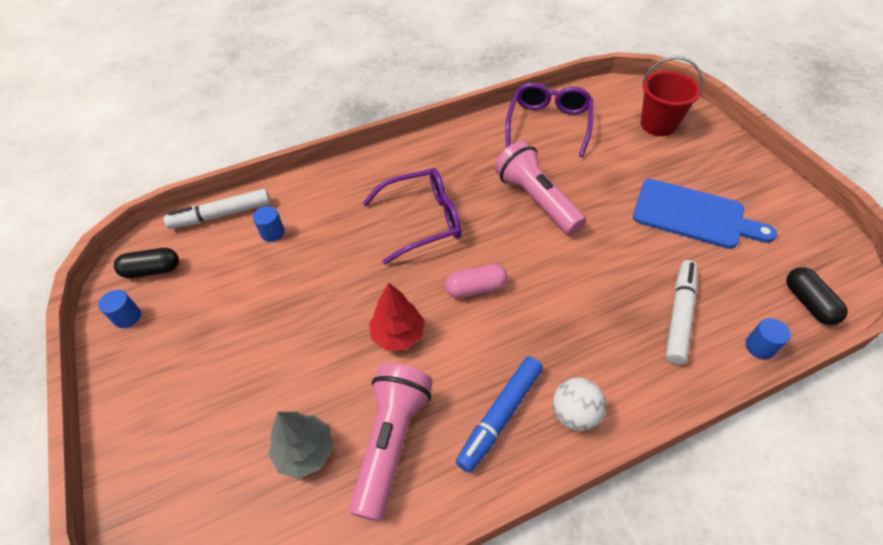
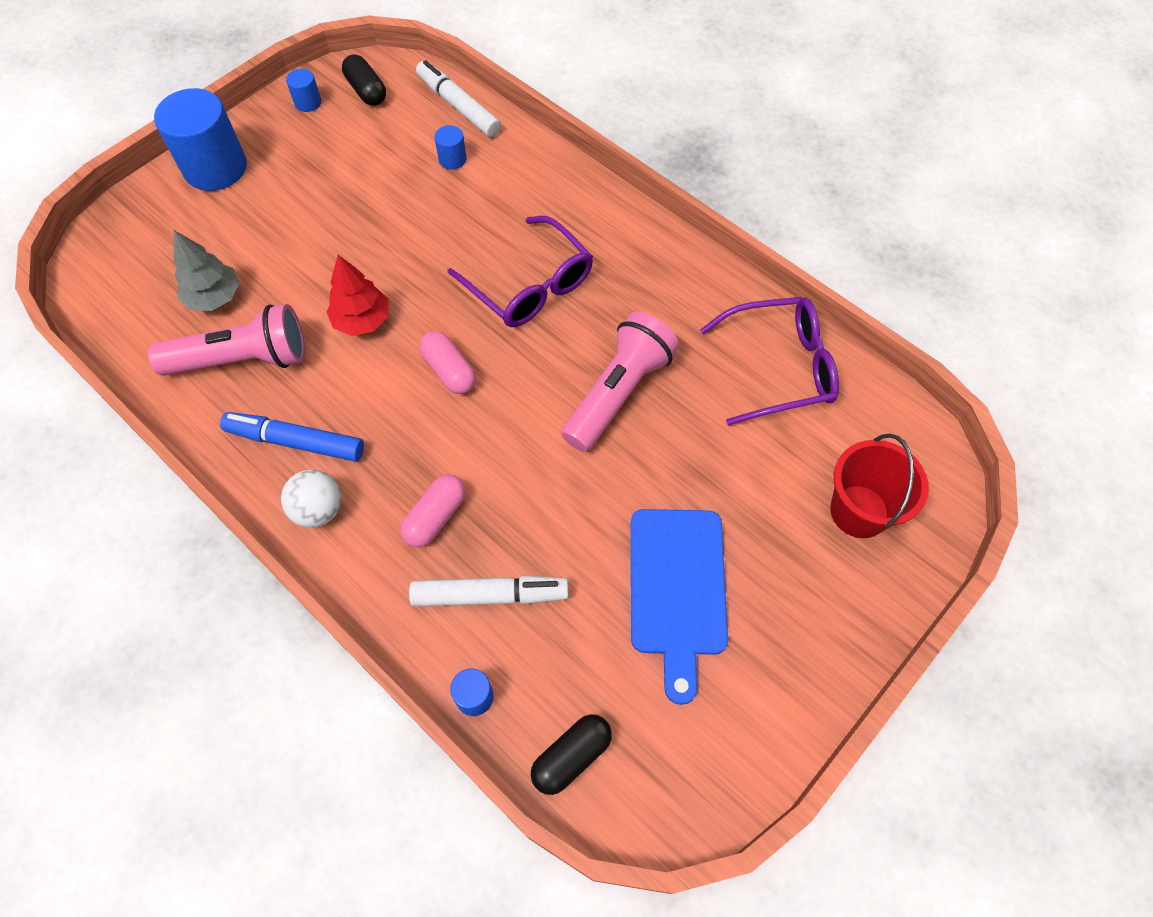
camera: 65 degrees right, 10 degrees up
(144, 415) = (215, 168): none -> blue cylinder
(605, 331) = (435, 517): none -> pink capsule

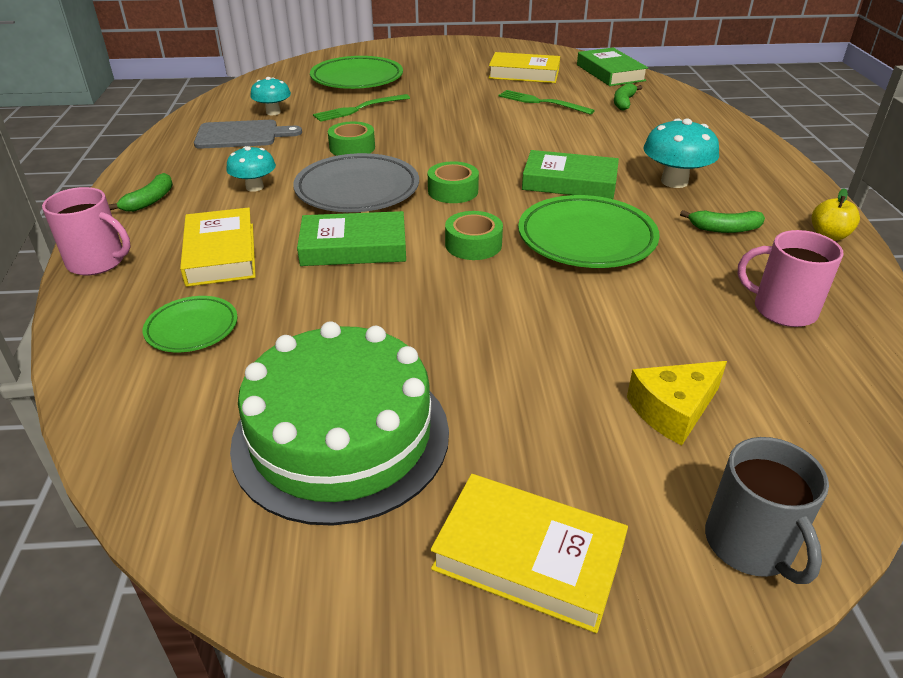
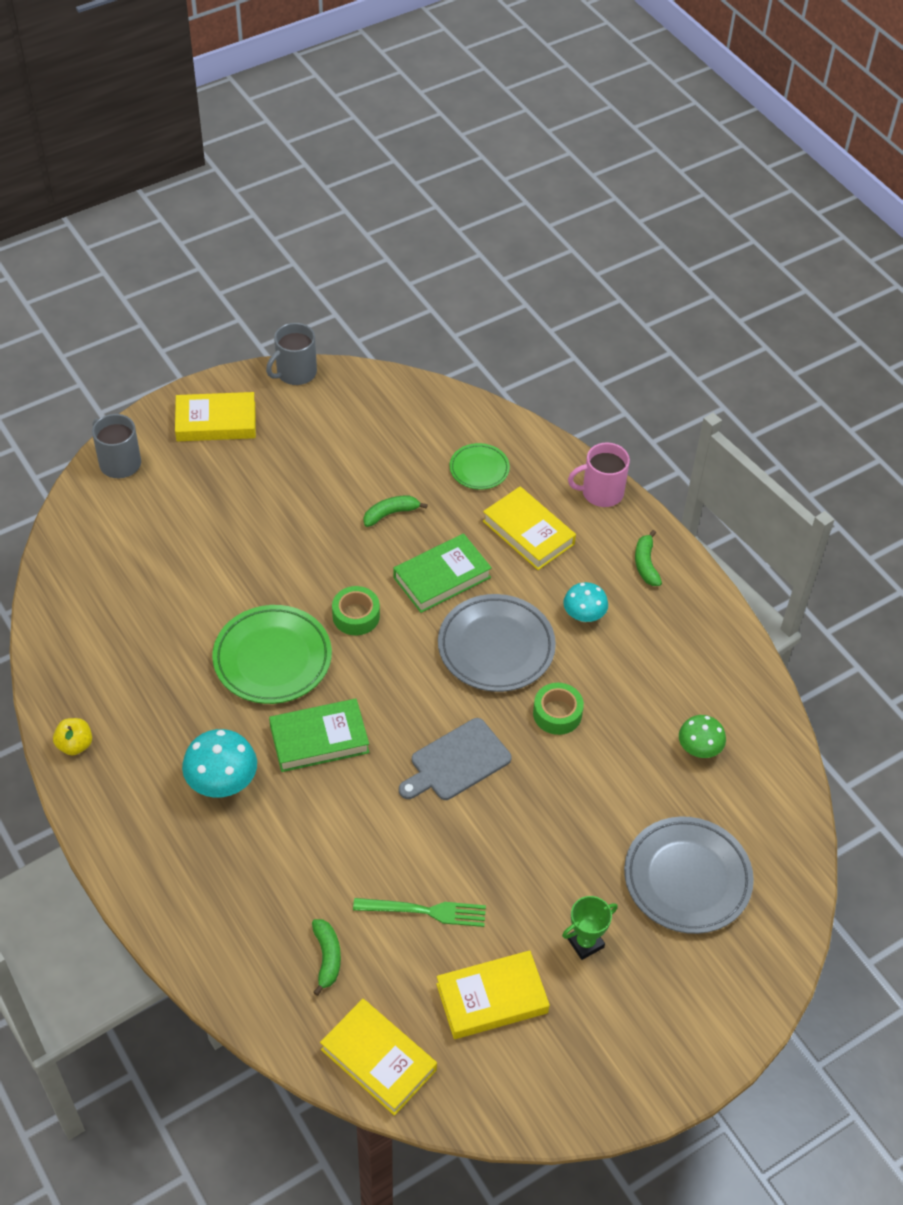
camera: 150 degrees right, 15 degrees up
(241, 135) = (682, 690): grey cutting board -> grey cutting board (456, 762)
(273, 112) = (699, 748): turquoise mushroom -> green mushroom
(307, 607) = (295, 373): none -> grey mug
(341, 436) = (336, 441): green cake -> none
(357, 79) = (687, 878): green plate -> grey plate
(359, 109) = (618, 798): green fork -> none
(447, 76) = (585, 943): none -> green trophy
(453, 191) = (415, 680): green tape -> none
(610, 73) = (378, 1059): green book -> yellow book
(673, 410) = (169, 521): yellow cheese -> none
(724, 229) = (164, 719): green banana -> green banana (390, 513)
(782, 309) = (111, 633): pink mug -> none

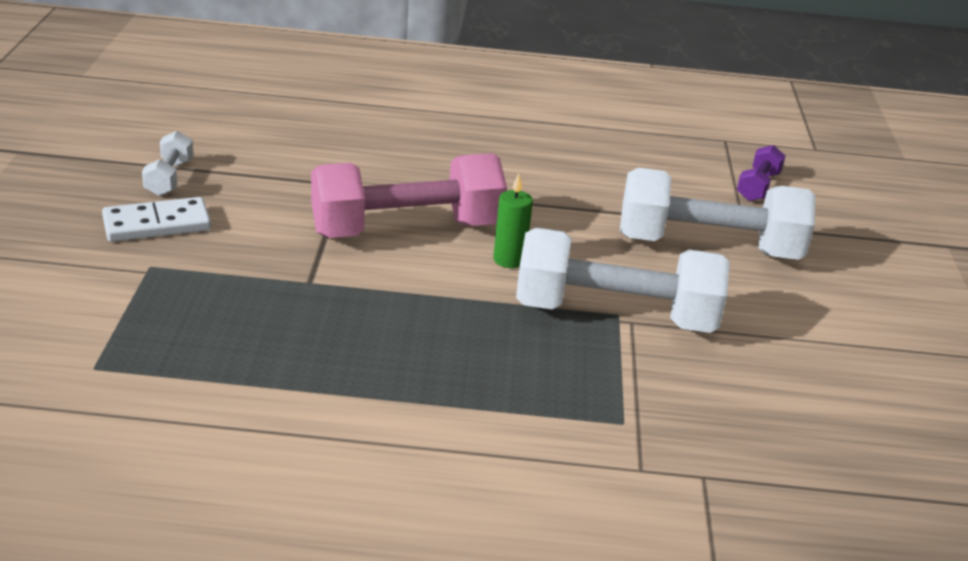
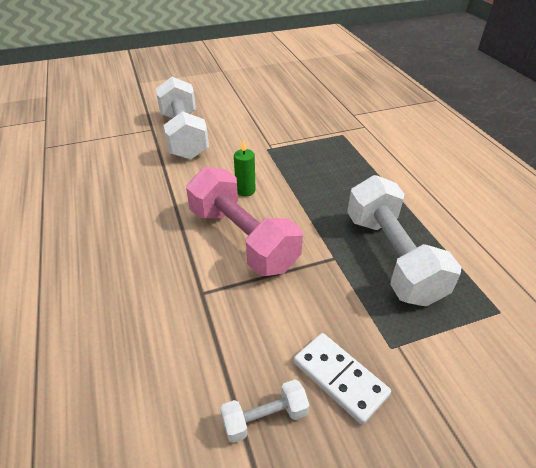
camera: 110 degrees left, 10 degrees up
(615, 315) = (268, 149): white dumbbell -> white dumbbell (391, 257)
(757, 187) = (105, 130): purple dumbbell -> none

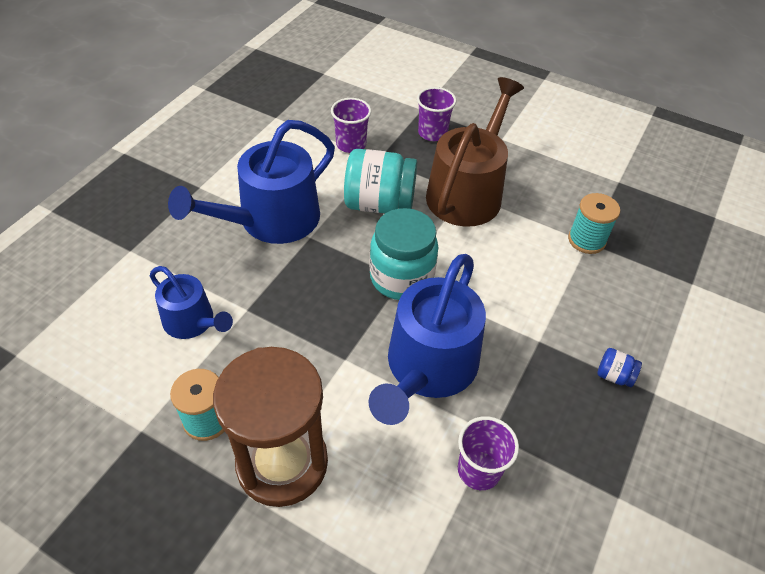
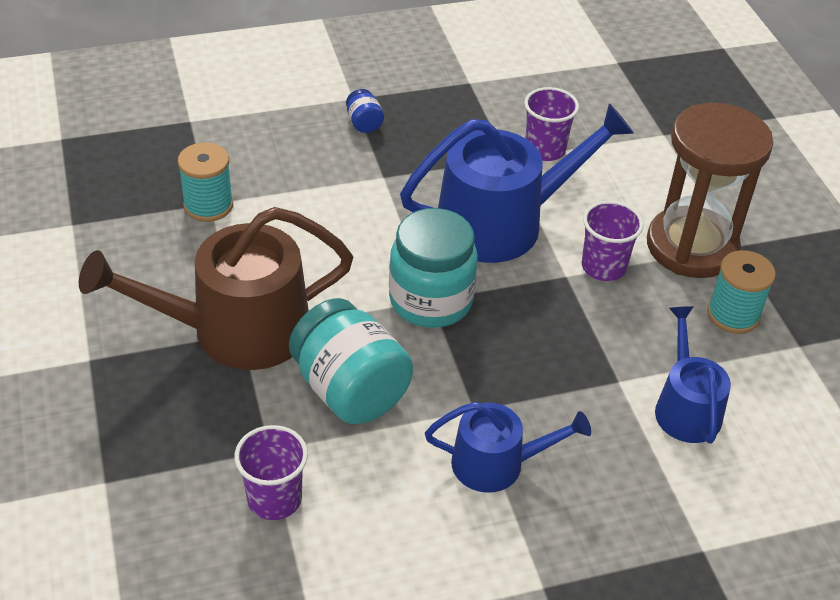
camera: 135 degrees left, 5 degrees down
(271, 220) = (497, 463): blue watering can -> blue watering can, size x0.57
(432, 133) = (152, 433): purple cup -> purple cup (603, 267)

» **Your objective**
Report all lines in the records that include the string "degrees".

» **Answer space**
camera: 65 degrees right, 10 degrees up
camera: 150 degrees right, 15 degrees up
camera: 110 degrees left, 10 degrees up
camera: 135 degrees left, 5 degrees down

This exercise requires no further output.